▸ **Assignment**:
Write out, word for word, every line in the data below from the one containing "purple carrot: 5 -> 6" to the one containing "yellow apple: 0 -> 1", both of them included.

....

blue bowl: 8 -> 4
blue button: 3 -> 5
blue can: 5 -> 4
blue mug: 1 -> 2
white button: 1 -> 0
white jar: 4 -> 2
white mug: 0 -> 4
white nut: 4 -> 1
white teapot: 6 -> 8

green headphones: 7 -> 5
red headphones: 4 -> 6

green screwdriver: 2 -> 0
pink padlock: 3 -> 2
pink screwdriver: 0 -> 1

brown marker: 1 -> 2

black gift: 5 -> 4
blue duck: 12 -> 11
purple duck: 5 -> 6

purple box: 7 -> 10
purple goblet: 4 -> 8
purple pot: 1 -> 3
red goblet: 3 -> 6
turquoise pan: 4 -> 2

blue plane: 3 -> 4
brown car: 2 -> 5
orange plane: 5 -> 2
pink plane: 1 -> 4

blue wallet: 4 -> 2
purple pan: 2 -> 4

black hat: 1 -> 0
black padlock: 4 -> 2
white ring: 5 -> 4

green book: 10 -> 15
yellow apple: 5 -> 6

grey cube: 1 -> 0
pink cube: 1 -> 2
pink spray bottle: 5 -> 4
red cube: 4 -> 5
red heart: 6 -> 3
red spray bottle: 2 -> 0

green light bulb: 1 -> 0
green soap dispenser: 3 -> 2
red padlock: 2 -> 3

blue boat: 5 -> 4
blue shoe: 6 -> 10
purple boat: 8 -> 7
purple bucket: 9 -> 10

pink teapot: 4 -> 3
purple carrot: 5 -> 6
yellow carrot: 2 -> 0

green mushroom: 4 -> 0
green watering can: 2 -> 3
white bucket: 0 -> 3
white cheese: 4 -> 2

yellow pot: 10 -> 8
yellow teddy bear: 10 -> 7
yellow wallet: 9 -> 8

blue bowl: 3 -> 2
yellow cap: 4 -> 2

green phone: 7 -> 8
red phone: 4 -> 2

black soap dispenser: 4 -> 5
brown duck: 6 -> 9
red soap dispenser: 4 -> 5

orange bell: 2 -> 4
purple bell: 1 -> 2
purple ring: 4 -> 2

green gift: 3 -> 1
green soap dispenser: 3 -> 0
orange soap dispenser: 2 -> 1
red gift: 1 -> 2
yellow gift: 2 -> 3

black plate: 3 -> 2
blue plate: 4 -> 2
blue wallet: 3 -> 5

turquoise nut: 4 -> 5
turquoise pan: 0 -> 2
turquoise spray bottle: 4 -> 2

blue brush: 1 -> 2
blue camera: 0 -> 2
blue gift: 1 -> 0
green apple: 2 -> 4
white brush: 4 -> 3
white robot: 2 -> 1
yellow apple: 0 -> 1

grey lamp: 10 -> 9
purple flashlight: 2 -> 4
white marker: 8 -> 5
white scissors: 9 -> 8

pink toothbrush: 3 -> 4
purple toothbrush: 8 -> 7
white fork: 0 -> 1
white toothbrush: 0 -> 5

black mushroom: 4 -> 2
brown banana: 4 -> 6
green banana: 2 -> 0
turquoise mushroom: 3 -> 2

....

▸ **Result below**:
purple carrot: 5 -> 6
yellow carrot: 2 -> 0

green mushroom: 4 -> 0
green watering can: 2 -> 3
white bucket: 0 -> 3
white cheese: 4 -> 2

yellow pot: 10 -> 8
yellow teddy bear: 10 -> 7
yellow wallet: 9 -> 8

blue bowl: 3 -> 2
yellow cap: 4 -> 2

green phone: 7 -> 8
red phone: 4 -> 2

black soap dispenser: 4 -> 5
brown duck: 6 -> 9
red soap dispenser: 4 -> 5

orange bell: 2 -> 4
purple bell: 1 -> 2
purple ring: 4 -> 2

green gift: 3 -> 1
green soap dispenser: 3 -> 0
orange soap dispenser: 2 -> 1
red gift: 1 -> 2
yellow gift: 2 -> 3

black plate: 3 -> 2
blue plate: 4 -> 2
blue wallet: 3 -> 5

turquoise nut: 4 -> 5
turquoise pan: 0 -> 2
turquoise spray bottle: 4 -> 2

blue brush: 1 -> 2
blue camera: 0 -> 2
blue gift: 1 -> 0
green apple: 2 -> 4
white brush: 4 -> 3
white robot: 2 -> 1
yellow apple: 0 -> 1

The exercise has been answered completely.